Data section ▸
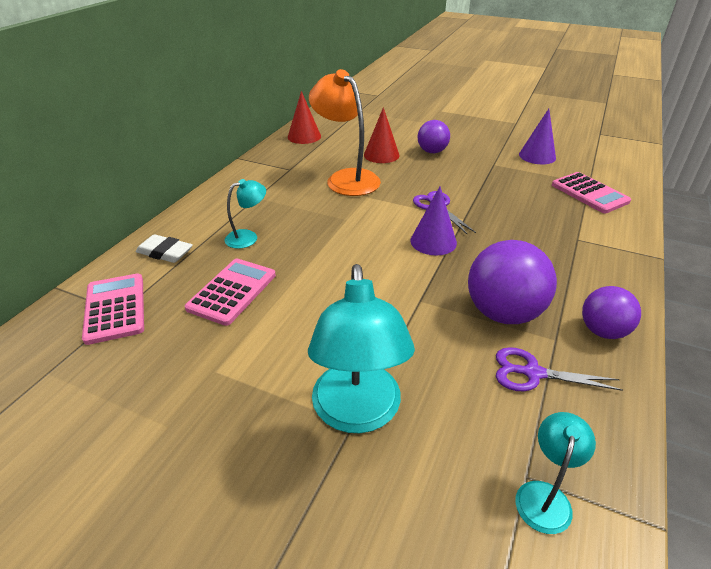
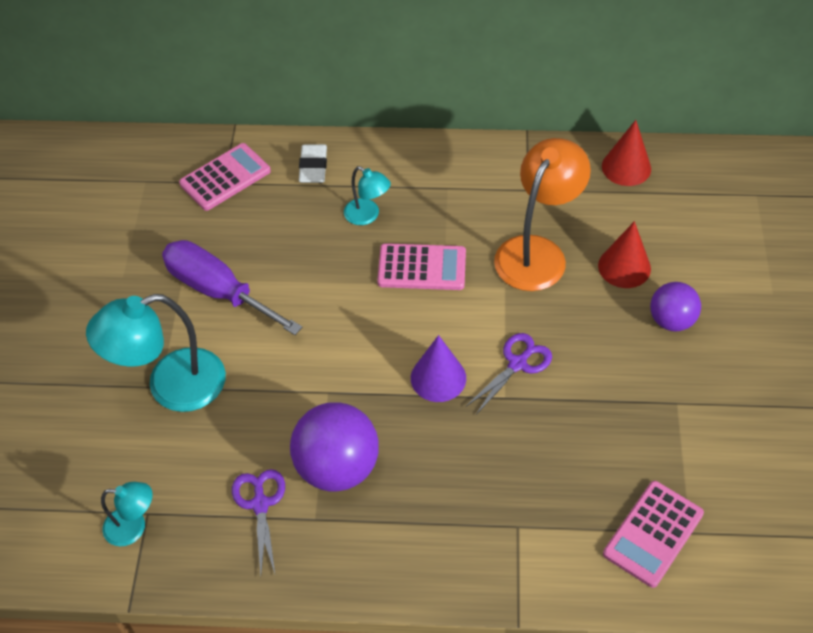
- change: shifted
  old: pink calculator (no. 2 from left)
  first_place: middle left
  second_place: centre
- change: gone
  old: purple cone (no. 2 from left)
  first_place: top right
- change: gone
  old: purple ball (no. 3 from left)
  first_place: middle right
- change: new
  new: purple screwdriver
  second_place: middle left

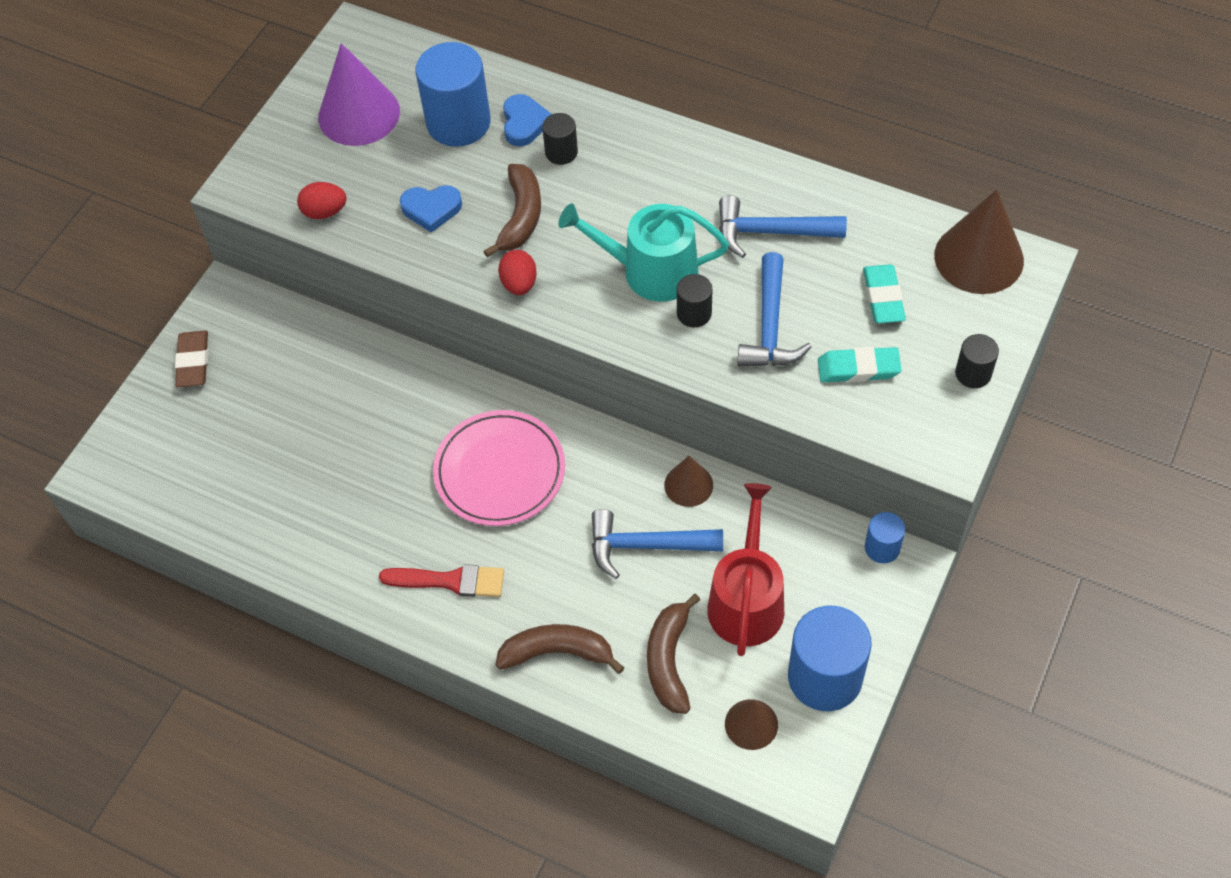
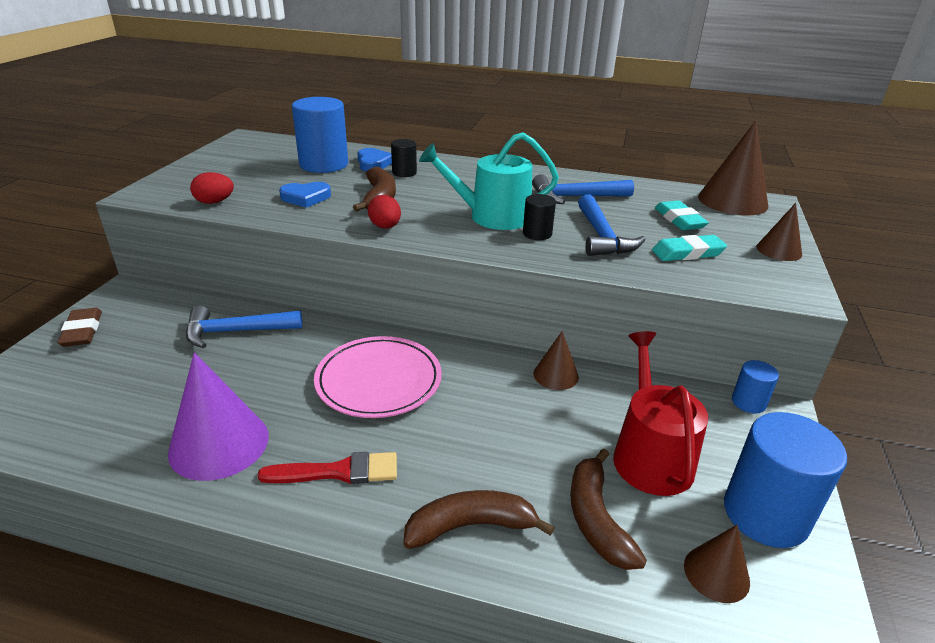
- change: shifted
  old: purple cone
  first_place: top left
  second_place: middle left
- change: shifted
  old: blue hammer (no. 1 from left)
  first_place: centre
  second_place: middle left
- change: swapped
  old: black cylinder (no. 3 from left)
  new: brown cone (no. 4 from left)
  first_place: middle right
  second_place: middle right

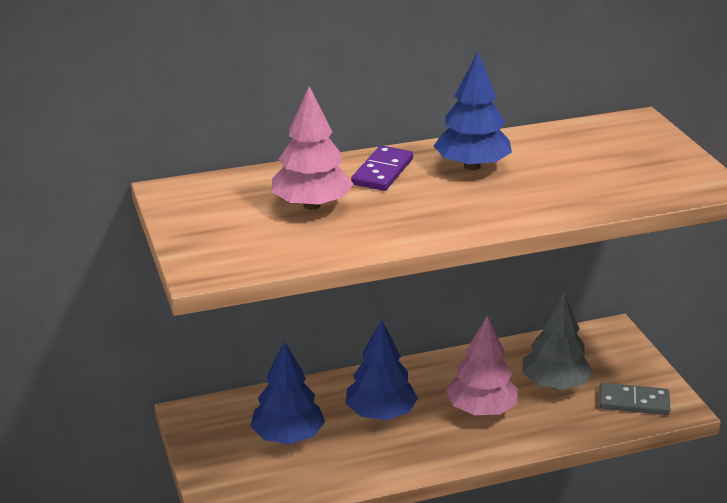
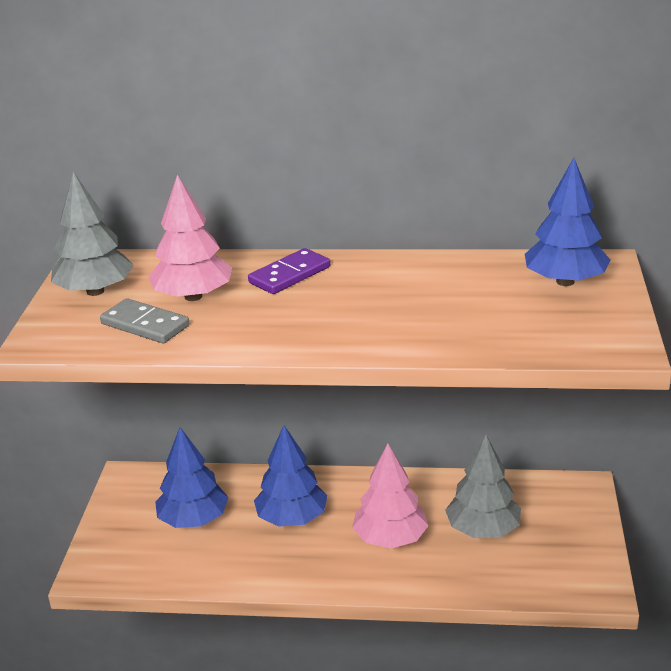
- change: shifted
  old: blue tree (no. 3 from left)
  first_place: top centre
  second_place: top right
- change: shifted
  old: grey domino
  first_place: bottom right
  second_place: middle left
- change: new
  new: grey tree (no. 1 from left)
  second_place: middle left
--
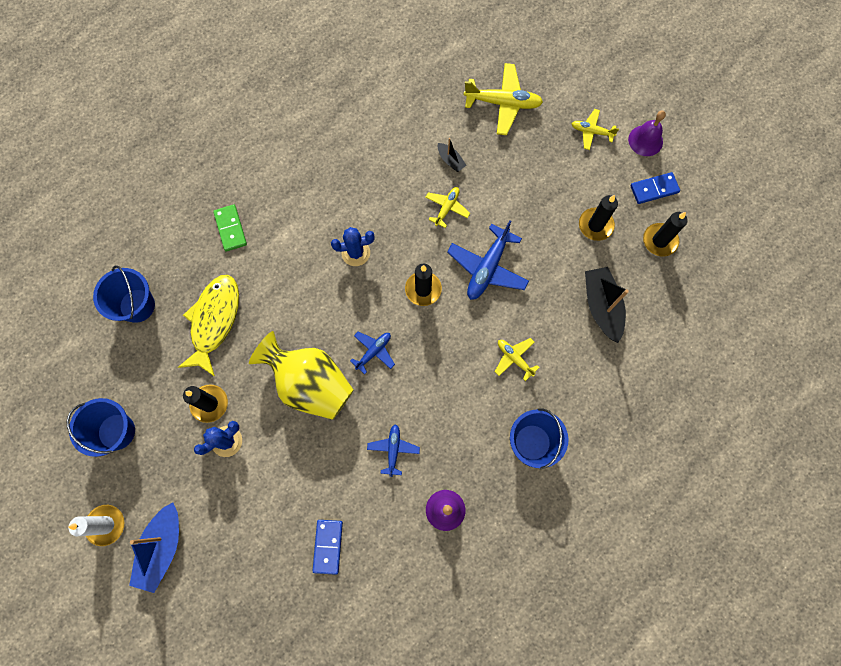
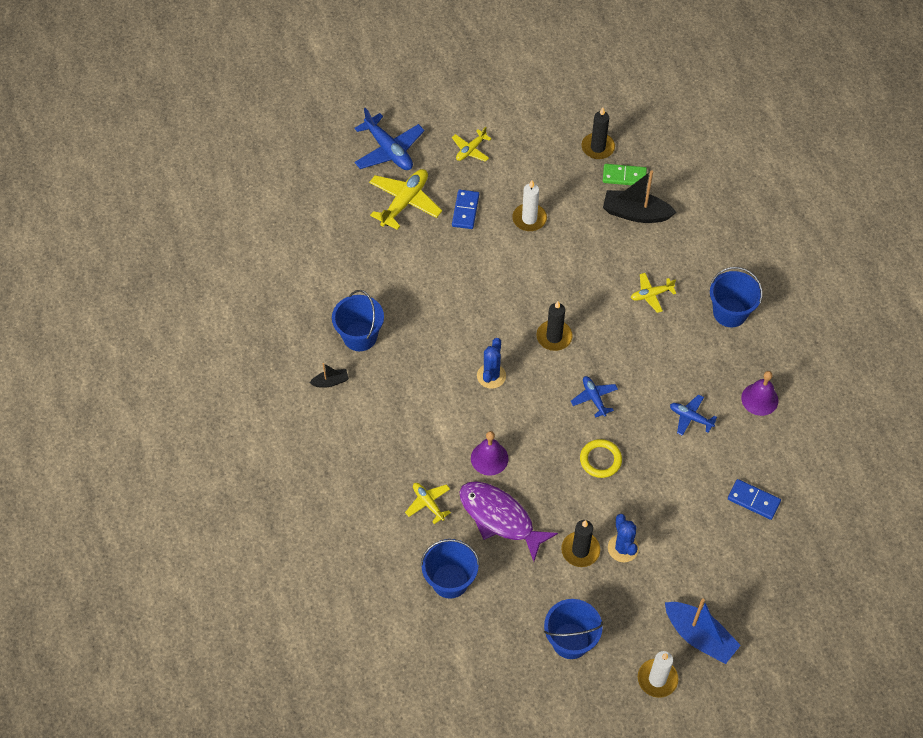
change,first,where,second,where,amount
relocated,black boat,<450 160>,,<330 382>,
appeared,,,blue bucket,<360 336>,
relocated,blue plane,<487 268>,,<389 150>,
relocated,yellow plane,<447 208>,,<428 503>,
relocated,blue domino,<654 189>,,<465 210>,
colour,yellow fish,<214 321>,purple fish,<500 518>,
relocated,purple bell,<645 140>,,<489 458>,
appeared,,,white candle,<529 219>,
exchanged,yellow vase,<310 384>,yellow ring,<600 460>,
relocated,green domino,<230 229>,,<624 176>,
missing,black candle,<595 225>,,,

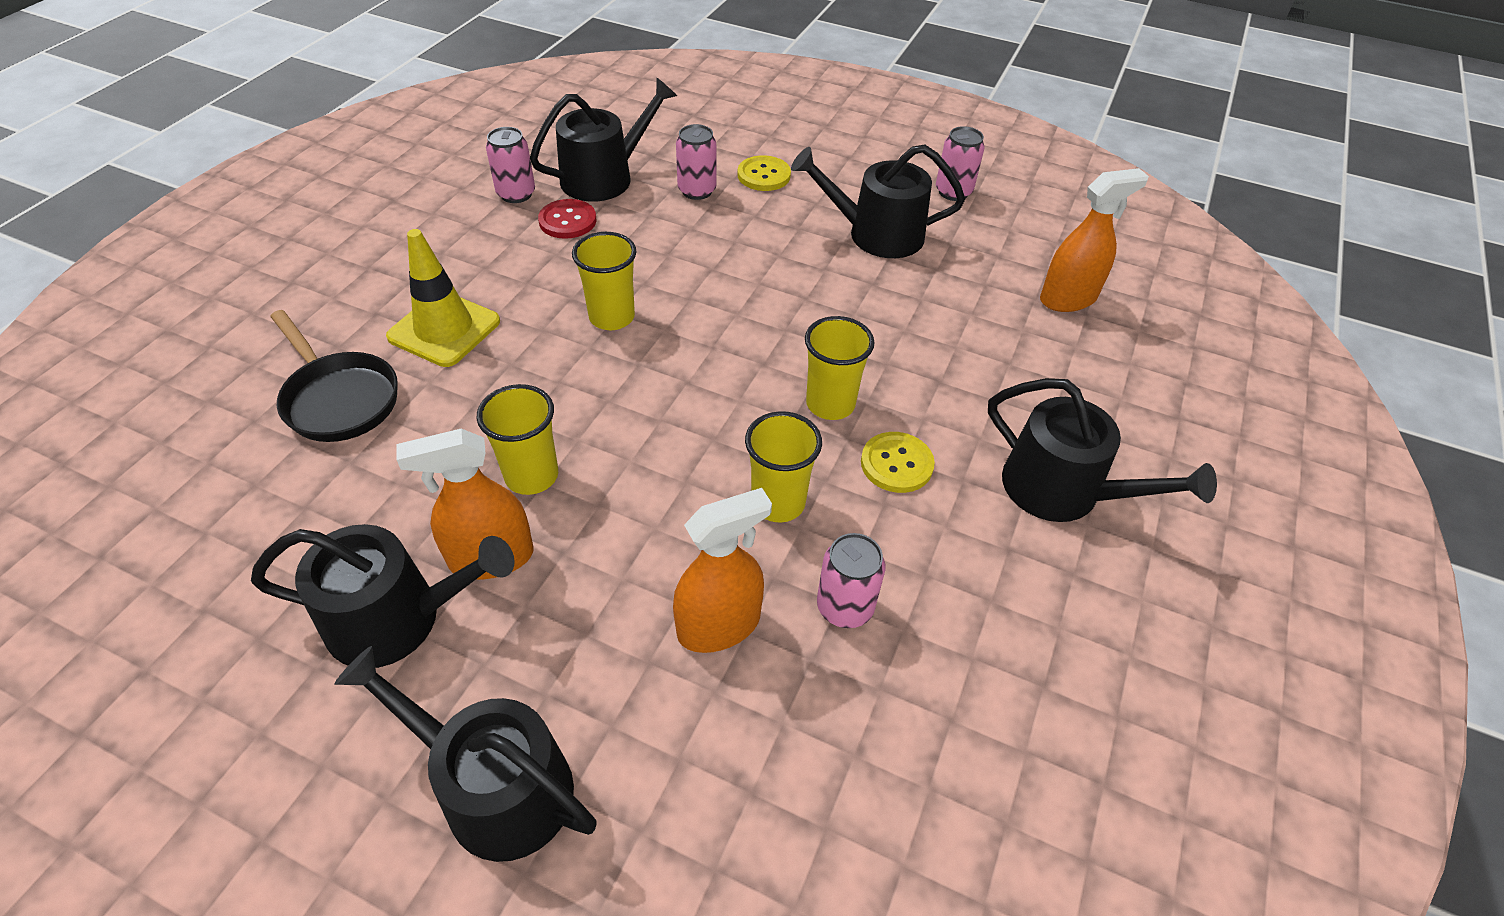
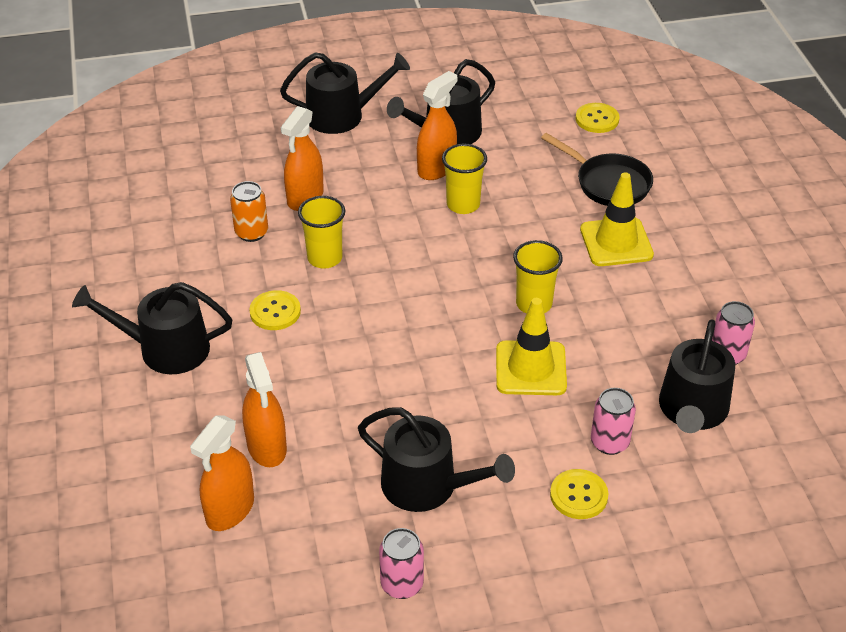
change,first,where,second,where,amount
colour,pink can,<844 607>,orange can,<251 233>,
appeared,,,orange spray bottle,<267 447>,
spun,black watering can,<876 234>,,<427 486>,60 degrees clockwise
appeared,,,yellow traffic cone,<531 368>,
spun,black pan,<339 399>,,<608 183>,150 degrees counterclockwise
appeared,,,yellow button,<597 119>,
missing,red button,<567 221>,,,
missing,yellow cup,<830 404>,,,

Activity ▸
Go over the listing above and return each line with "relocated".

Written solution ▸
relocated,black boat,<450 160>,,<330 382>,
relocated,blue plane,<487 268>,,<389 150>,
relocated,yellow plane,<447 208>,,<428 503>,
relocated,blue domino,<654 189>,,<465 210>,
relocated,purple bell,<645 140>,,<489 458>,
relocated,green domino,<230 229>,,<624 176>,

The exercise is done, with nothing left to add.